==== MATERIAL PROVIDED

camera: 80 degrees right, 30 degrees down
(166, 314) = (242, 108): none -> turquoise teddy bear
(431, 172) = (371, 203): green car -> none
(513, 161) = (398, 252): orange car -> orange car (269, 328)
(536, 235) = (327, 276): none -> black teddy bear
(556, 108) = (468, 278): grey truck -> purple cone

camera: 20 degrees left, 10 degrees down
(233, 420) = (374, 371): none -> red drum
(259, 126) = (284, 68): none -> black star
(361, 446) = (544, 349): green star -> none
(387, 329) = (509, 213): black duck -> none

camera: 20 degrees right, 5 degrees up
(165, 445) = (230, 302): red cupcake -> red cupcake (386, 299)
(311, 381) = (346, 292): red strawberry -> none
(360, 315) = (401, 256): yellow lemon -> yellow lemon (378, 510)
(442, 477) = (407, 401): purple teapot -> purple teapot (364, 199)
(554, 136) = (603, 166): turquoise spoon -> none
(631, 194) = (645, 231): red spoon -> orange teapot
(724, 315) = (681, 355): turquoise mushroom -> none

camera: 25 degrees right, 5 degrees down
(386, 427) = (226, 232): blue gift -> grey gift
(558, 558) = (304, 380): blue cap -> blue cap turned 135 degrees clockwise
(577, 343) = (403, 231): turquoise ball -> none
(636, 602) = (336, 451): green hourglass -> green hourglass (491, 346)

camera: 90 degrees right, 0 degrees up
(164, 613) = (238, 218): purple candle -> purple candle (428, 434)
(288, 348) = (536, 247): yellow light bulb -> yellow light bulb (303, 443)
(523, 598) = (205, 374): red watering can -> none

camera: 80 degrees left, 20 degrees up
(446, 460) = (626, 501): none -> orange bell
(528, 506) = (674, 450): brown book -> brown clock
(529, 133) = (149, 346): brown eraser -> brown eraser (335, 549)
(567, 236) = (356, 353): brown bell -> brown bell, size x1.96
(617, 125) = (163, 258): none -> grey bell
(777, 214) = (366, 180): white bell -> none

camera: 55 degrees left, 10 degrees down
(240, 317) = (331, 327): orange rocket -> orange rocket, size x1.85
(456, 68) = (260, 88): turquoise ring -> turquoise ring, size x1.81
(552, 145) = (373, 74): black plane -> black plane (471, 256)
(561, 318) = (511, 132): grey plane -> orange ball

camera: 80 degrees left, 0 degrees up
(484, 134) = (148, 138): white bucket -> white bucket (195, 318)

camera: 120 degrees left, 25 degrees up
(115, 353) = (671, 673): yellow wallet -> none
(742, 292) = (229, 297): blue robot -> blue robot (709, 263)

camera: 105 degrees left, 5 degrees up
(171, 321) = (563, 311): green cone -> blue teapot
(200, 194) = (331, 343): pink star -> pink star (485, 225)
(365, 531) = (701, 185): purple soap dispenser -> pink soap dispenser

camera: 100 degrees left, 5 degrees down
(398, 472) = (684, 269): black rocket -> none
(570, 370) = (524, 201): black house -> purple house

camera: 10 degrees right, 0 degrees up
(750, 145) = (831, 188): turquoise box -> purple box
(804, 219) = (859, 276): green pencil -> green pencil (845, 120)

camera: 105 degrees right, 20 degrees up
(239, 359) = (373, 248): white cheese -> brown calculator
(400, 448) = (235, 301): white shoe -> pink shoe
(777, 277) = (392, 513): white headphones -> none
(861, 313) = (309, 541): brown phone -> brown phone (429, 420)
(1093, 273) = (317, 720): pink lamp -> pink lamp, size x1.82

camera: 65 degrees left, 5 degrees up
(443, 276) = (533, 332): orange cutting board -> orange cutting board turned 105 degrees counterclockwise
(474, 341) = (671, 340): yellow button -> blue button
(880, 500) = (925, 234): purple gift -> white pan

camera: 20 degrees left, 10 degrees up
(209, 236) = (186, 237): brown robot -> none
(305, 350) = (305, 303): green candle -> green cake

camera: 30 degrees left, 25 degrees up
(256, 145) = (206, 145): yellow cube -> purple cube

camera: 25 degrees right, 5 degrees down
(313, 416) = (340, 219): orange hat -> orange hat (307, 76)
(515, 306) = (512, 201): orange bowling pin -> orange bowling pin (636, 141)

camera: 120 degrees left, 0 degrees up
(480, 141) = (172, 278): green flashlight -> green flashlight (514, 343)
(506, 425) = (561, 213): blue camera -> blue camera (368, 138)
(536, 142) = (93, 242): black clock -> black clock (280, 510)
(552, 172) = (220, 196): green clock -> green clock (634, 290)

========

* **PROBLEM STATEMENT**: Using the material above, copy every line in which the string "purple" occurs.

* **RESPONSE**:
(556, 108) = (468, 278): grey truck -> purple cone
(442, 477) = (407, 401): purple teapot -> purple teapot (364, 199)
(164, 613) = (238, 218): purple candle -> purple candle (428, 434)
(365, 531) = (701, 185): purple soap dispenser -> pink soap dispenser
(570, 370) = (524, 201): black house -> purple house
(750, 145) = (831, 188): turquoise box -> purple box
(880, 500) = (925, 234): purple gift -> white pan
(256, 145) = (206, 145): yellow cube -> purple cube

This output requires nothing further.